What is expected
State how many lines of the items below contain the string "road", matching case exactly, and give only the number.

START Records to use

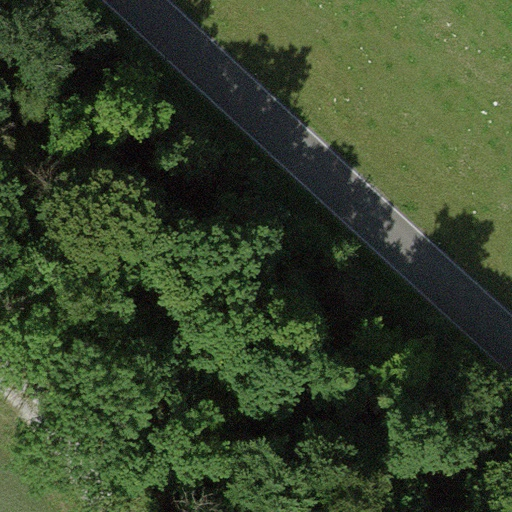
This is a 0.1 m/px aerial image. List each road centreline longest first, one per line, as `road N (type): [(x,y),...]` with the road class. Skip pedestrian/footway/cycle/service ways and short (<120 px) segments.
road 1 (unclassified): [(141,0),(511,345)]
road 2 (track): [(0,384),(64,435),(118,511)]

END Records to use
START Records to use

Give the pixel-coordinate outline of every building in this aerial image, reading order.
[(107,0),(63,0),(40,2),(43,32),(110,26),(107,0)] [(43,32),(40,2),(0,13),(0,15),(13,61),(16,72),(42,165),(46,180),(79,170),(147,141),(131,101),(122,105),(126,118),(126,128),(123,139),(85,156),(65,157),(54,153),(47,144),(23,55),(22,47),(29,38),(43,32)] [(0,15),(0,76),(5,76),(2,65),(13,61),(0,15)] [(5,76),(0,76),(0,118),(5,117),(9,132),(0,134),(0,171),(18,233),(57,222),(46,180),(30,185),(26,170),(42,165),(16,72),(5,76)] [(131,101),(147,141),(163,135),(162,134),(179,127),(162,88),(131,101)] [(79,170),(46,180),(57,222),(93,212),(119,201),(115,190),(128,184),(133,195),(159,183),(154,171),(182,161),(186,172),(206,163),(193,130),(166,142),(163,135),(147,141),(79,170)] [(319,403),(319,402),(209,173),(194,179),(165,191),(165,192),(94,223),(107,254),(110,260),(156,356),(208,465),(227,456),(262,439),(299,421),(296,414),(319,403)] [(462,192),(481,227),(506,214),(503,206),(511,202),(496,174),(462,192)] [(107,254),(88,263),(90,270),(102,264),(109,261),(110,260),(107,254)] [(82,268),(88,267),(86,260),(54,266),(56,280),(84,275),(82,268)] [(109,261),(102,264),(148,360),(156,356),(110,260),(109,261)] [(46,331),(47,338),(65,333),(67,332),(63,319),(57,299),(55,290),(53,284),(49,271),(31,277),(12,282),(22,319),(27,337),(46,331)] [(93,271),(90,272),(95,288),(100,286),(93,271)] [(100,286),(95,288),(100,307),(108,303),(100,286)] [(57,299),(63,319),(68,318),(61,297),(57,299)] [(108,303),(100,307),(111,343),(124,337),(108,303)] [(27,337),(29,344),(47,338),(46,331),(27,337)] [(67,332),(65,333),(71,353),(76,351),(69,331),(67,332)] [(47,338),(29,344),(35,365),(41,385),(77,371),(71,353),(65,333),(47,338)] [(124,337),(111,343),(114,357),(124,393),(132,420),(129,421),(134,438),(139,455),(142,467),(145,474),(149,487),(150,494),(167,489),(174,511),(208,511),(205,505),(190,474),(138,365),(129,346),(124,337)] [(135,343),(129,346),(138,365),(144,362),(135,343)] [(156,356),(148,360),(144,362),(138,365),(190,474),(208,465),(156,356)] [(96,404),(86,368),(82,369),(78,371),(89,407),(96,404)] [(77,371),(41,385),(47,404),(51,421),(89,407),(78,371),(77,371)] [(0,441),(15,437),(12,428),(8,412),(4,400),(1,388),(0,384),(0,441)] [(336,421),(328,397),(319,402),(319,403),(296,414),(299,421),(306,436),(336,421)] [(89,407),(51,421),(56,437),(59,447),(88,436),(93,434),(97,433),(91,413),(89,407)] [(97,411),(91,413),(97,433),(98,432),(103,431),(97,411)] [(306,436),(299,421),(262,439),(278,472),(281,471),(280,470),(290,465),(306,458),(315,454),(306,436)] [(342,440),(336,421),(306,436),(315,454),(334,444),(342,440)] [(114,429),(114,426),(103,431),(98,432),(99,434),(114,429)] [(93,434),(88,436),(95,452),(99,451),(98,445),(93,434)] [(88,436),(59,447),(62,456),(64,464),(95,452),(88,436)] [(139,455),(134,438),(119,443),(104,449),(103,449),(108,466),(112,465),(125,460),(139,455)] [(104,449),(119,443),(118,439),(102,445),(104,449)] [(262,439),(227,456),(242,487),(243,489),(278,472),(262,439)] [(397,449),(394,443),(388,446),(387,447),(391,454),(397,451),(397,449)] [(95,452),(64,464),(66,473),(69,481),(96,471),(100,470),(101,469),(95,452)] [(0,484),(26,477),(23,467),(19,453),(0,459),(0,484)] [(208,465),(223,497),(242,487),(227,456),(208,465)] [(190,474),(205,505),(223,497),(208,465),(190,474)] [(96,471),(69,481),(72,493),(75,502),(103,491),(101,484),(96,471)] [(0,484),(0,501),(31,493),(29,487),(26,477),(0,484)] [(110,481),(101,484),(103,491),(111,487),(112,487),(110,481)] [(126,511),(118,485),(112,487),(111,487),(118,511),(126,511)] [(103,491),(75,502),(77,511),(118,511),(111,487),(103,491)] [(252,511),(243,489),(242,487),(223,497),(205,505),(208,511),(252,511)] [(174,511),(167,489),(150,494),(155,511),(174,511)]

END Records to use
START Records to use

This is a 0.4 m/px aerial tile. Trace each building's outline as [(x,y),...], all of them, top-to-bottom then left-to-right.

END Records to use

Task solution
3